> **Work order**
Pictures aside, copy every record word for word.
++++ Record extracts
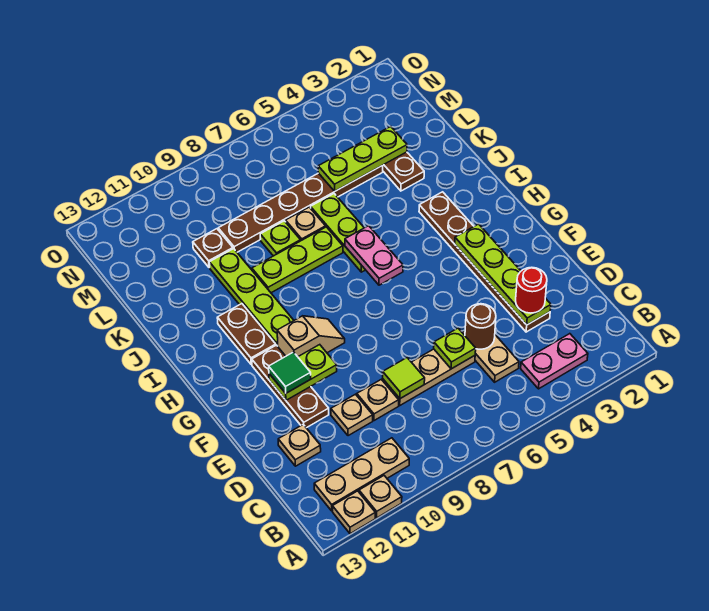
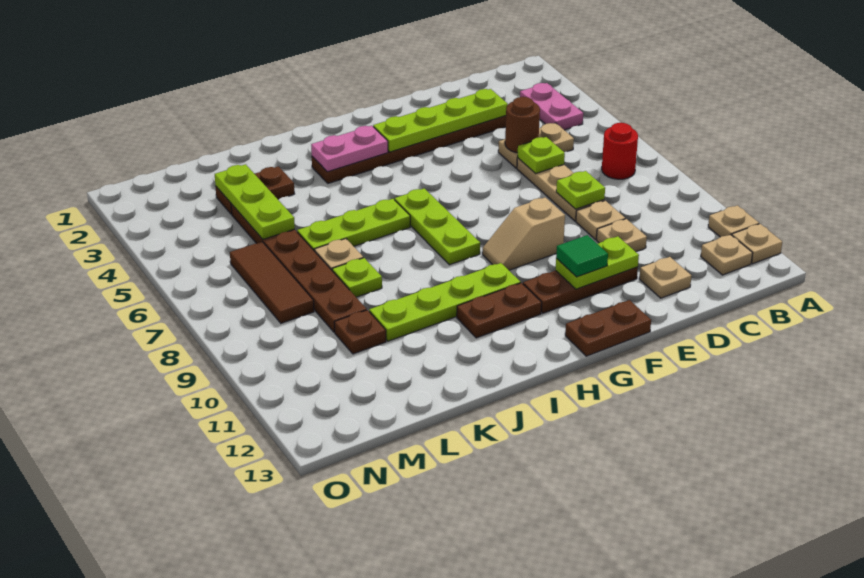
tan plate B10:B12 level 1 -> tan plate B12 level 1
red round brick D3 level 3 -> red round brick B7 level 1
lime tile D8 level 2 -> lime plate D8 level 2
lime plate F10:F11 level 2 -> lime plate E11:F11 level 2
none -> brown plate F13:G13 level 1
tan slope G9:G10 level 1 top 10 -> tan slope F9:G9 level 1 top F
pink plate H6:I6 level 2 -> pink plate H3:I3 level 2
lime plate J7:J9 level 1 -> lime plate H6:H8 level 1
none -> brown tile M6:M8 level 1

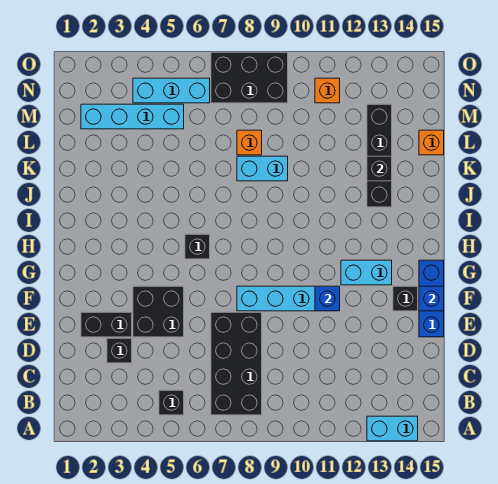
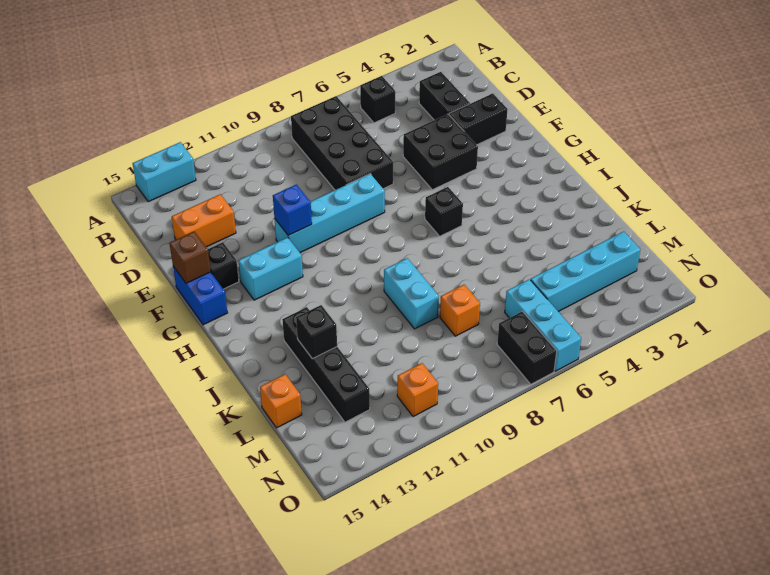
black brick D3 level 1 -> black brick C3:D3 level 1
none -> orange brick D13:D14 level 1
blue brick E15:G15 level 1 -> blue brick F15:G15 level 1
blue brick F15 level 2 -> brown brick F15 level 2
cyan brick K8:K9 level 1 -> cyan brick J9:K9 level 1
cyan brick N4:N6 level 1 -> cyan brick M6:O6 level 1
black brick N7:O9 level 1 -> black brick N7:O7 level 1

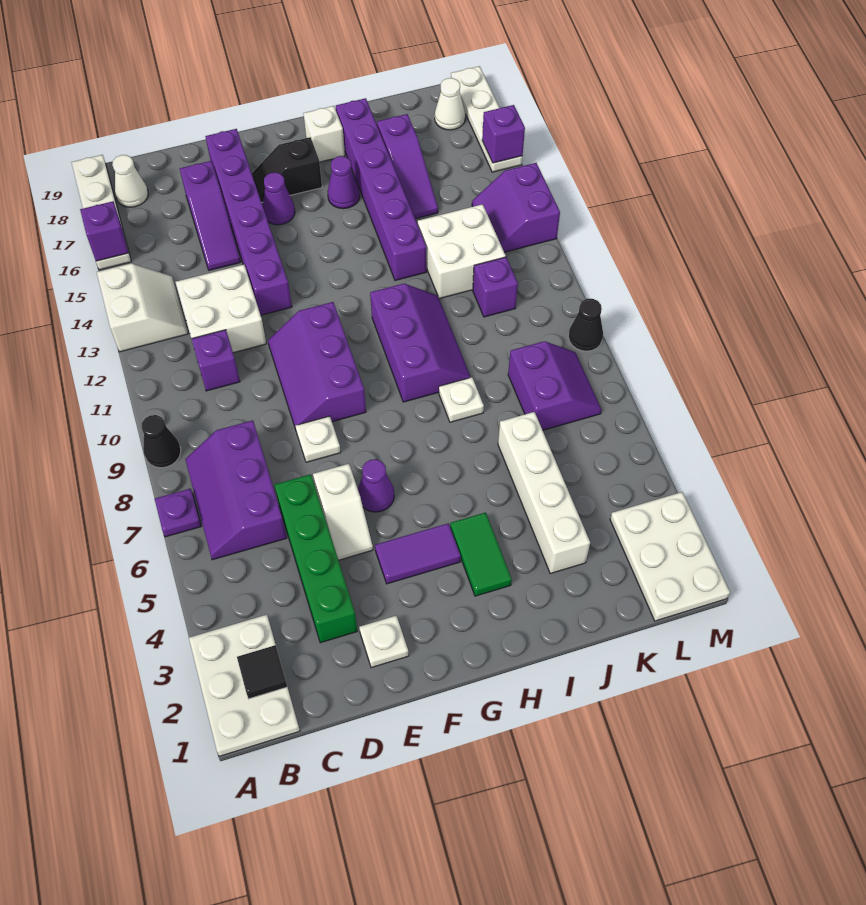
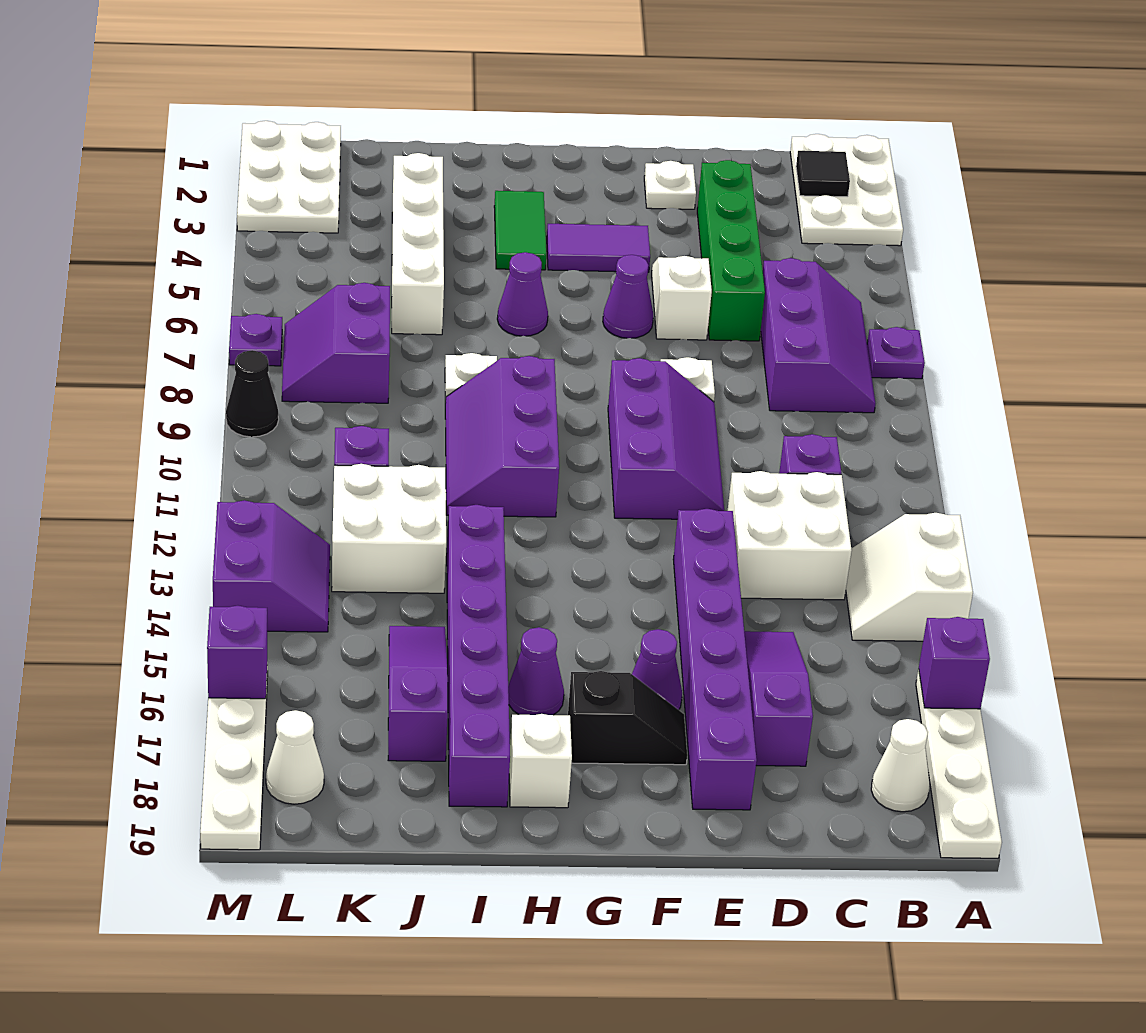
black cone A9 level 1 -> none
none -> purple cone H6 level 1
none -> purple plate M7 level 1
++++++++
> **Exercise solution**
tan plate B10:B12 level 1 -> tan plate B12 level 1
red round brick D3 level 3 -> red round brick B7 level 1
lime tile D8 level 2 -> lime plate D8 level 2
lime plate F10:F11 level 2 -> lime plate E11:F11 level 2
none -> brown plate F13:G13 level 1
tan slope G9:G10 level 1 top 10 -> tan slope F9:G9 level 1 top F
pink plate H6:I6 level 2 -> pink plate H3:I3 level 2
lime plate J7:J9 level 1 -> lime plate H6:H8 level 1
none -> brown tile M6:M8 level 1

black brick D3 level 1 -> black brick C3:D3 level 1
none -> orange brick D13:D14 level 1
blue brick E15:G15 level 1 -> blue brick F15:G15 level 1
blue brick F15 level 2 -> brown brick F15 level 2
cyan brick K8:K9 level 1 -> cyan brick J9:K9 level 1
cyan brick N4:N6 level 1 -> cyan brick M6:O6 level 1
black brick N7:O9 level 1 -> black brick N7:O7 level 1

black cone A9 level 1 -> none
none -> purple cone H6 level 1
none -> purple plate M7 level 1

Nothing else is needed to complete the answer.